WORK ITEM => Nothing but an exact repeat of the data, with pictures removed, belongs in the answer.

DATA UNDER STUDY =>
==========
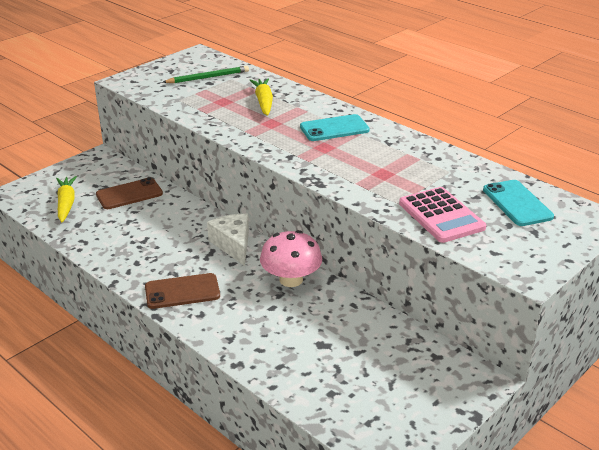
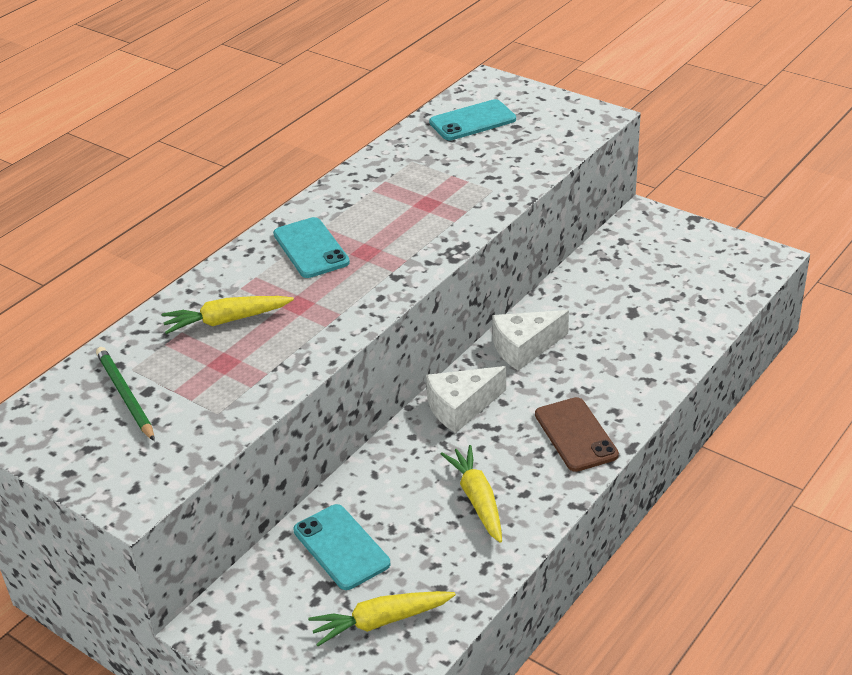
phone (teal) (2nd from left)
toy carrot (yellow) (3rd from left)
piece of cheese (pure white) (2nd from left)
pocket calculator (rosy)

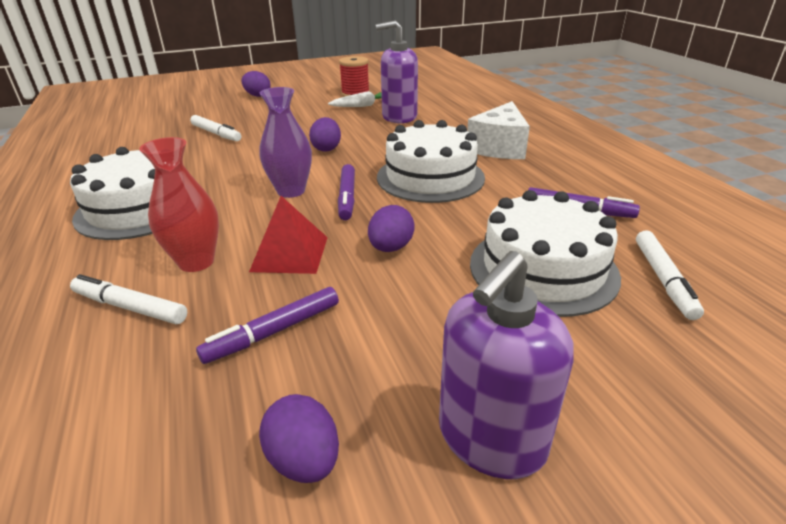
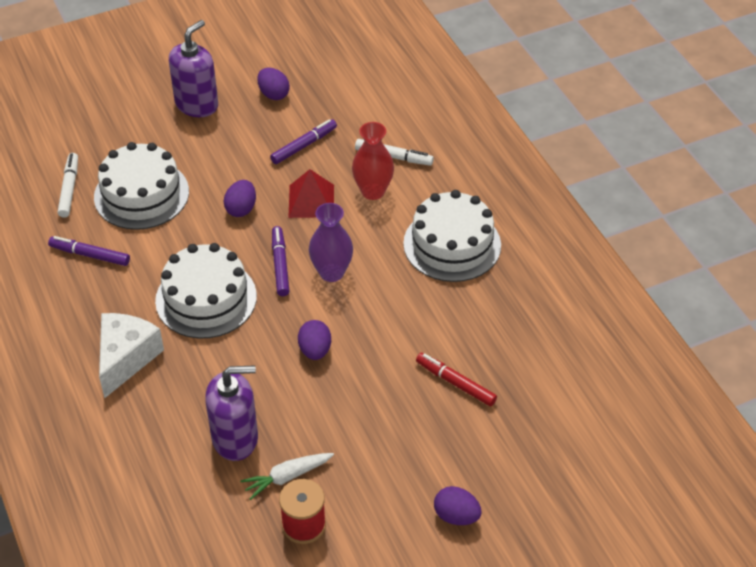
marker pen (red)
==========
RESULT OF THE EXERCISE =>
phone (teal) (2nd from left)
toy carrot (yellow) (3rd from left)
piece of cheese (pure white) (2nd from left)
pocket calculator (rosy)

marker pen (red)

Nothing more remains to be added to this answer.